### Request
Set out the lines of the data below as a numbered list, skipping any blank lines and leaving the pictures out.

----- Material

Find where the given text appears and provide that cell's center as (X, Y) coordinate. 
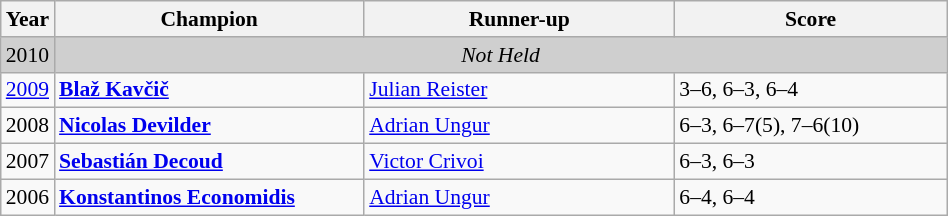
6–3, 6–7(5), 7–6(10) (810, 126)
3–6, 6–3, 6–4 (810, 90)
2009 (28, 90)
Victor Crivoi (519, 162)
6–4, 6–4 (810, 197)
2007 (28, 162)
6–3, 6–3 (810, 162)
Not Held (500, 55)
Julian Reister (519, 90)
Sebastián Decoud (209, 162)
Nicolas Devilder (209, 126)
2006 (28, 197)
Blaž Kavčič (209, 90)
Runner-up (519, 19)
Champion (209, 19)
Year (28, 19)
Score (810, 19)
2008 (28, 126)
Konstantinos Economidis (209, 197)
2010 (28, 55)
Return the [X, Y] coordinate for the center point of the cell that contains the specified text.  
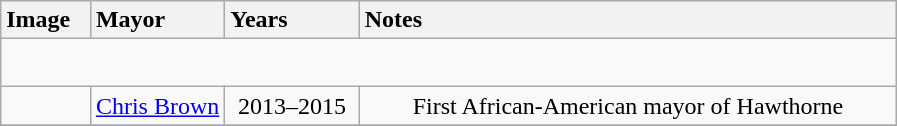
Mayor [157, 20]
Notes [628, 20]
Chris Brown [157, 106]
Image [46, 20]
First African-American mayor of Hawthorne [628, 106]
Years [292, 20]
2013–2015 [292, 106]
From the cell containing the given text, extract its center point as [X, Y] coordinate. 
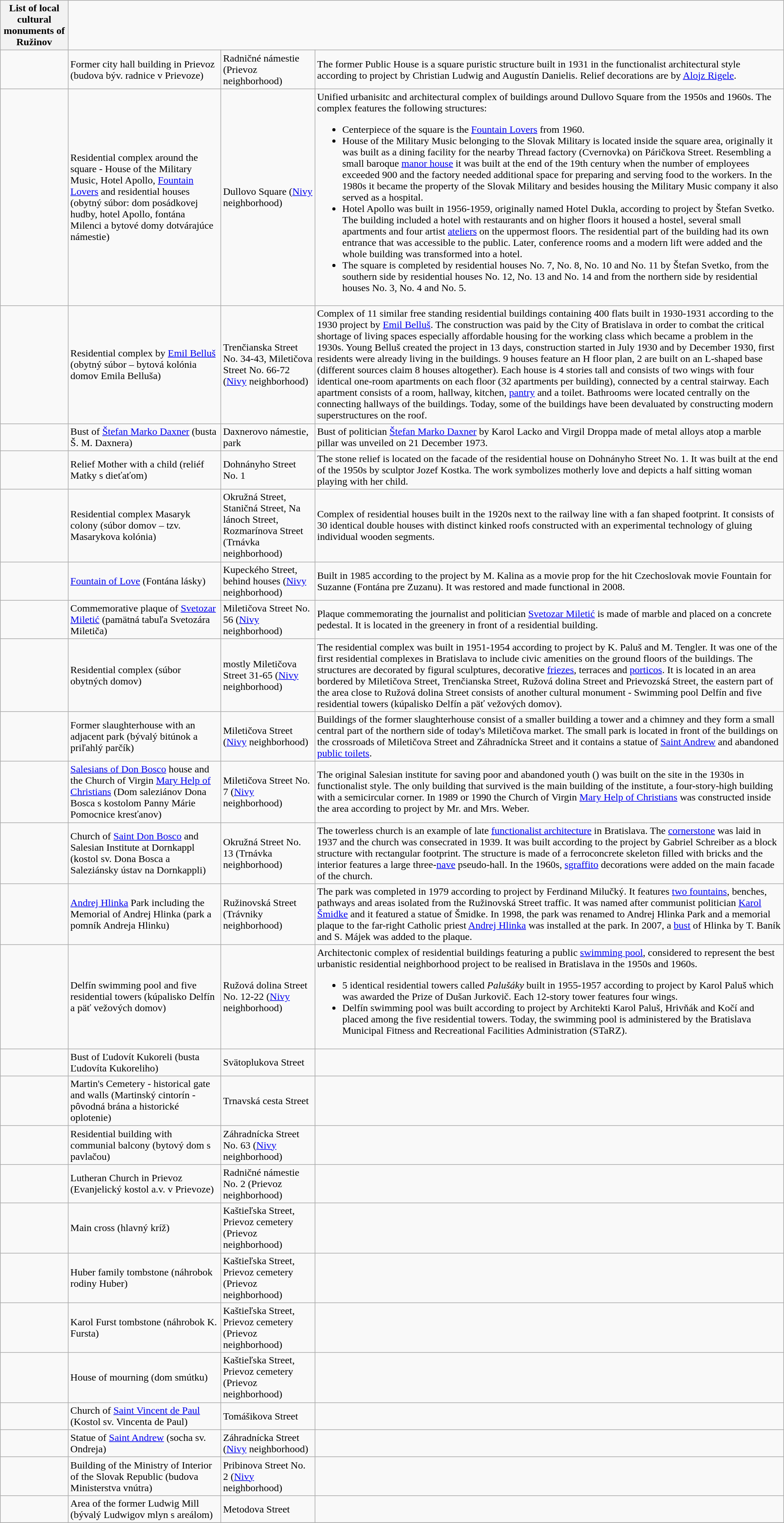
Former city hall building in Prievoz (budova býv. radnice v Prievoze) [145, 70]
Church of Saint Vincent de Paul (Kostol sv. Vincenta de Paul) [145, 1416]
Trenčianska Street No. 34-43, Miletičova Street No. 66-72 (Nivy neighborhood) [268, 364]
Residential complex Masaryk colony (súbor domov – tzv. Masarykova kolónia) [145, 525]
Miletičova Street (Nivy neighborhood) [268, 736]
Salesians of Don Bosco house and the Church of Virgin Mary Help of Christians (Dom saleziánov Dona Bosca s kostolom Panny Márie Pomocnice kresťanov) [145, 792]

----------

### Result for this exercise
1. Find where the given text appears and provide that cell's center as (X, Y) coordinate. 
2. 6–3, 6–7(5), 7–6(10) (810, 126)
3. 3–6, 6–3, 6–4 (810, 90)
4. 2009 (28, 90)
5. Victor Crivoi (519, 162)
6. 6–4, 6–4 (810, 197)
7. 2007 (28, 162)
8. 6–3, 6–3 (810, 162)
9. Not Held (500, 55)
10. Julian Reister (519, 90)
11. Sebastián Decoud (209, 162)
12. Nicolas Devilder (209, 126)
13. 2006 (28, 197)
14. Blaž Kavčič (209, 90)
15. Runner-up (519, 19)
16. Champion (209, 19)
17. Year (28, 19)
18. Score (810, 19)
19. 2008 (28, 126)
20. Konstantinos Economidis (209, 197)
21. 2010 (28, 55)
22. Return the [X, Y] coordinate for the center point of the cell that contains the specified text.  
23. Mayor [157, 20]
24. Notes [628, 20]
25. Chris Brown [157, 106]
26. Image [46, 20]
27. First African-American mayor of Hawthorne [628, 106]
28. Years [292, 20]
29. 2013–2015 [292, 106]
30. From the cell containing the given text, extract its center point as [X, Y] coordinate. 
31. Former city hall building in Prievoz (budova býv. radnice v Prievoze) [145, 70]
32. Church of Saint Vincent de Paul (Kostol sv. Vincenta de Paul) [145, 1416]
33. Trenčianska Street No. 34-43, Miletičova Street No. 66-72 (Nivy neighborhood) [268, 364]
34. Residential complex Masaryk colony (súbor domov – tzv. Masarykova kolónia) [145, 525]
35. Miletičova Street (Nivy neighborhood) [268, 736]
36. Salesians of Don Bosco house and the Church of Virgin Mary Help of Christians (Dom saleziánov Dona Bosca s kostolom Panny Márie Pomocnice kresťanov) [145, 792]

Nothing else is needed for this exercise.